● **The problem**: Please quote exactly the lines below from the line containing "camera: 145 degrees left, 5 degrees down" to the line containing "(338, 171) = (257, 359): none -> red mushroom", both lines included, and nothing else.

● **Dataset content**:

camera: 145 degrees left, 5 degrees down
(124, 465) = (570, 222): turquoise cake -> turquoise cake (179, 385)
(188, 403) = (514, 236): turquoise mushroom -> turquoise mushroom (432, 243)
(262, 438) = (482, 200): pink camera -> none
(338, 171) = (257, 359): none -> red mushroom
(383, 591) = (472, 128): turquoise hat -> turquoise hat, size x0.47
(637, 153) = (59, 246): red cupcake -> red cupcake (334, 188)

...

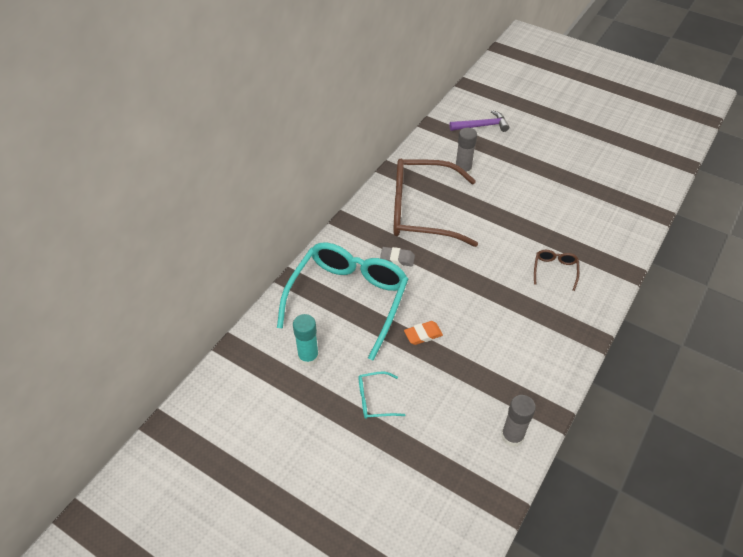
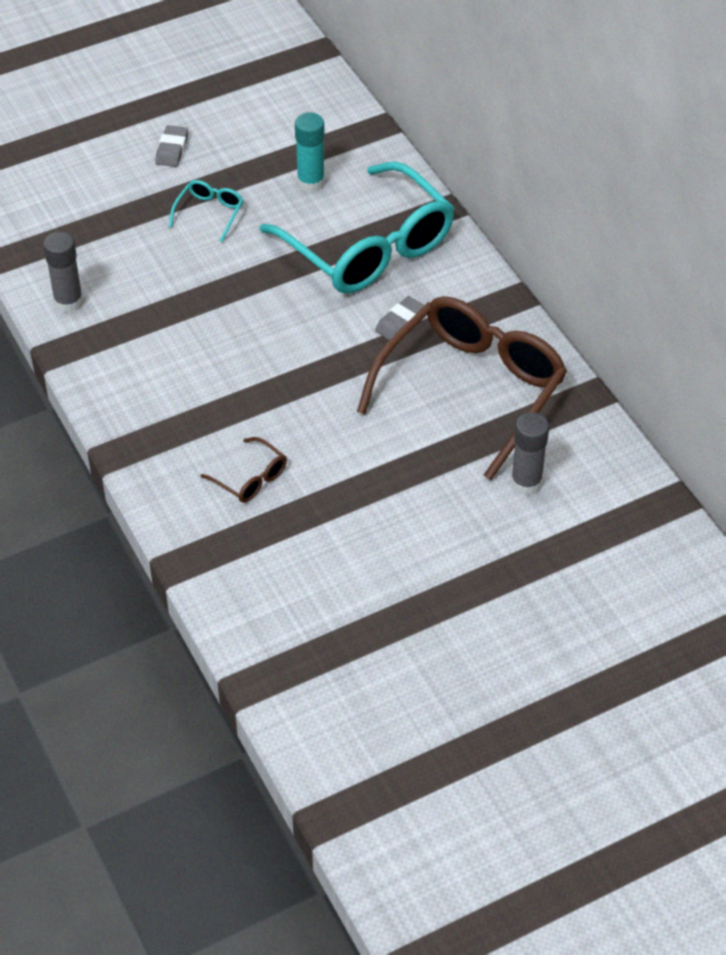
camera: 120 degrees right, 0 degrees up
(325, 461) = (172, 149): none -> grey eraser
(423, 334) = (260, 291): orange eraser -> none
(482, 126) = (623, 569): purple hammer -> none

● **Answer space**:
camera: 145 degrees left, 5 degrees down
(124, 465) = (570, 222): turquoise cake -> turquoise cake (179, 385)
(188, 403) = (514, 236): turquoise mushroom -> turquoise mushroom (432, 243)
(262, 438) = (482, 200): pink camera -> none
(338, 171) = (257, 359): none -> red mushroom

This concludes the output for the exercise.